Output the complete listing exactly, please, and keep the pictures out of it.

**DATA EXCERPT:**
****************

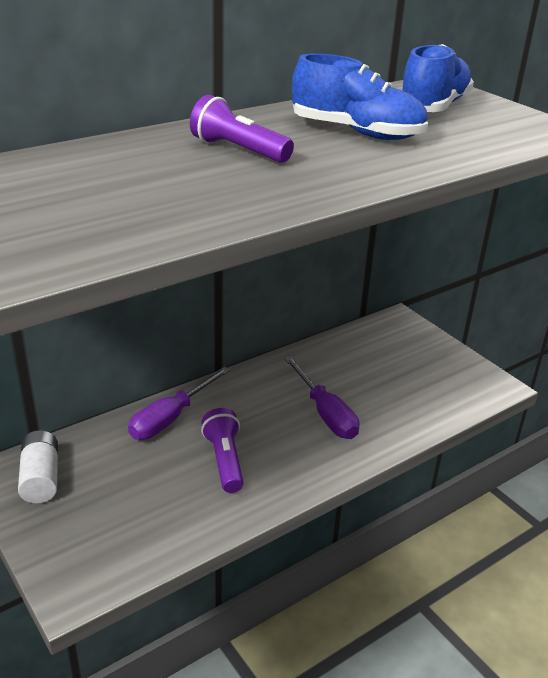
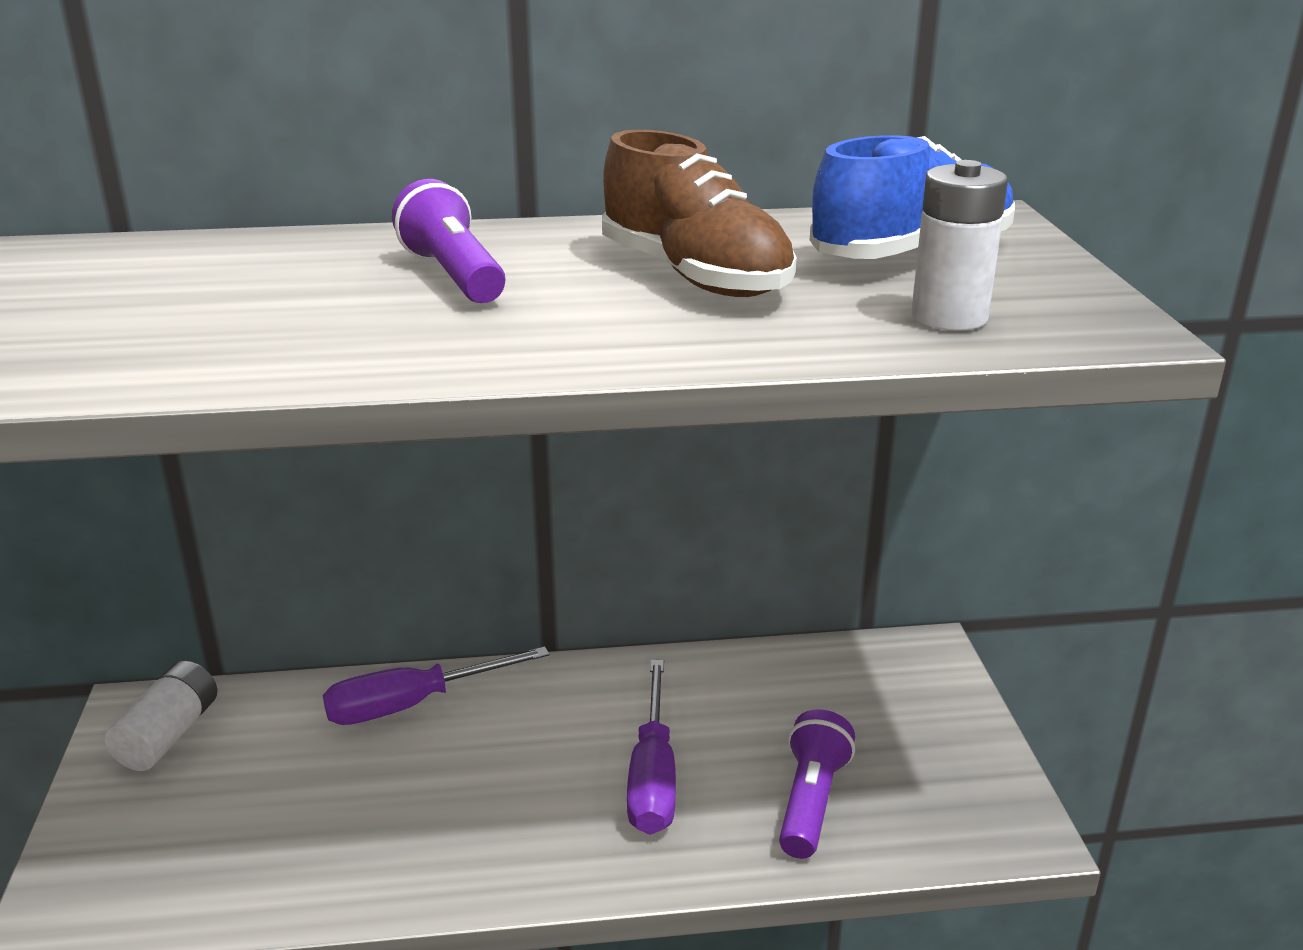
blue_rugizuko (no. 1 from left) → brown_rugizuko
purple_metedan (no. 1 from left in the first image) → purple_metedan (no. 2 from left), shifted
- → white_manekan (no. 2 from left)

****************

**TASK OUTPUT:**
blue_rugizuko (no. 1 from left) → brown_rugizuko
purple_metedan (no. 1 from left in the first image) → purple_metedan (no. 2 from left), shifted
- → white_manekan (no. 2 from left)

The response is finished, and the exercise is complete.